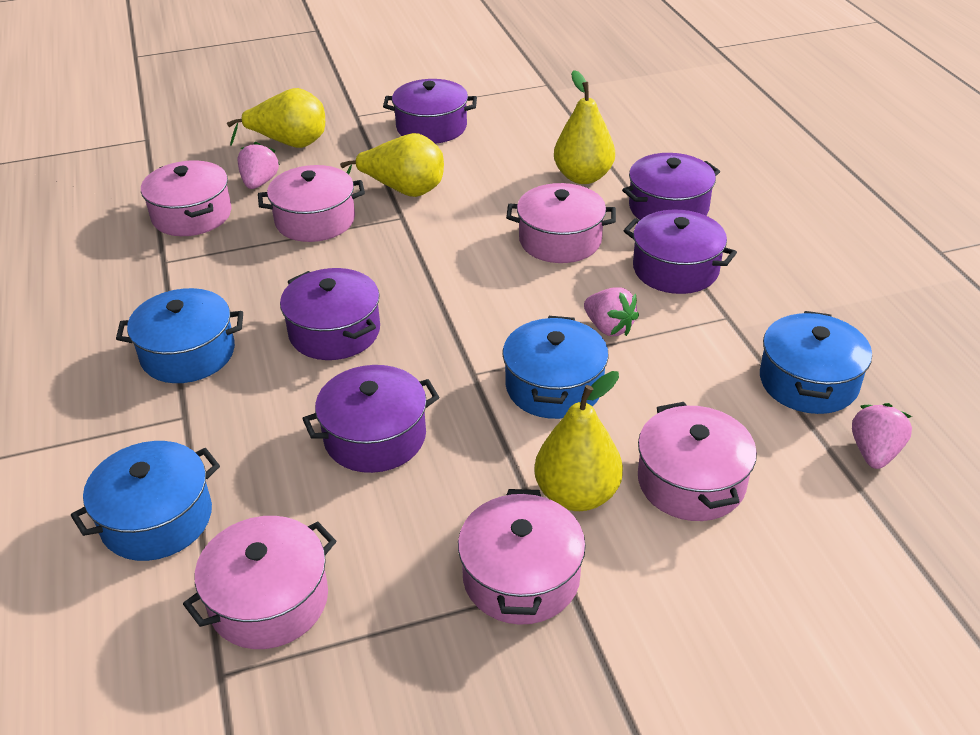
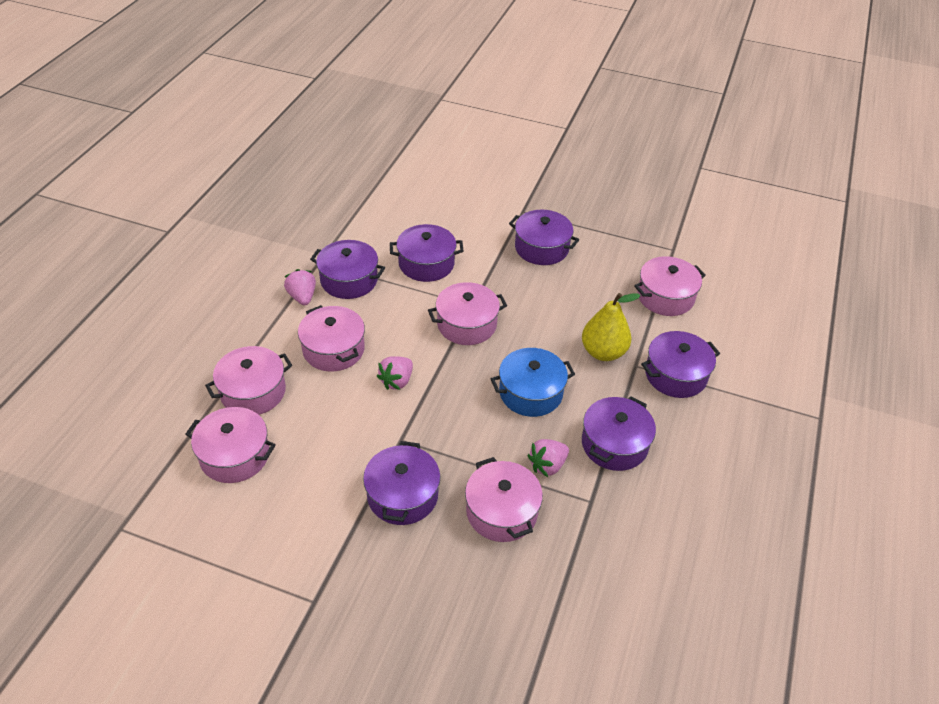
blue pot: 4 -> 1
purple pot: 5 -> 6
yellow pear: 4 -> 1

---

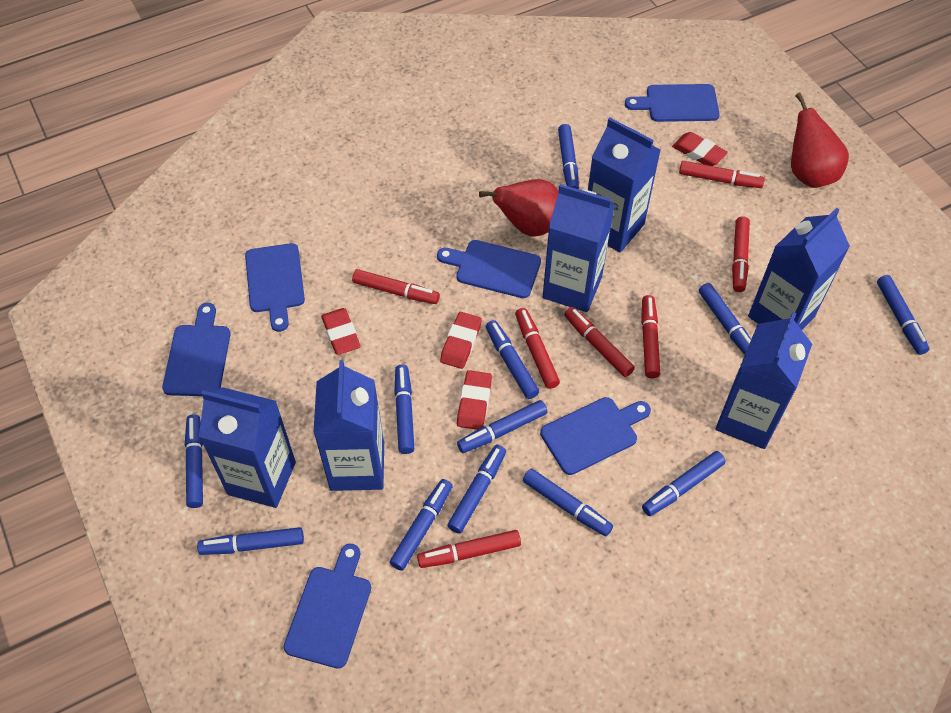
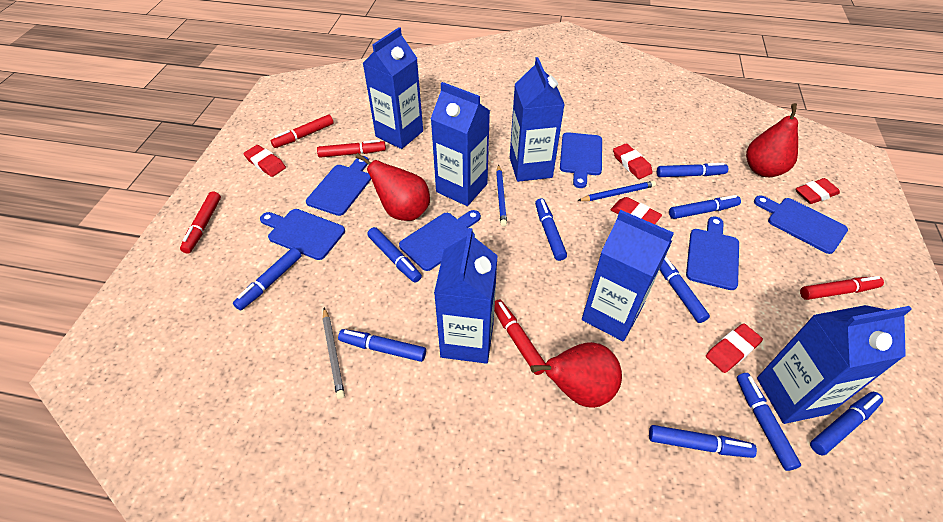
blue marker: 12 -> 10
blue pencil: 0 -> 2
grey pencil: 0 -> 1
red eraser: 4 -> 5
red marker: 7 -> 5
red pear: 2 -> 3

EXERCISE OBJECTIVE: Identify all lines in the records above with the word "blue".

PROBLEM SOLUTION:
blue pot: 4 -> 1
blue marker: 12 -> 10
blue pencil: 0 -> 2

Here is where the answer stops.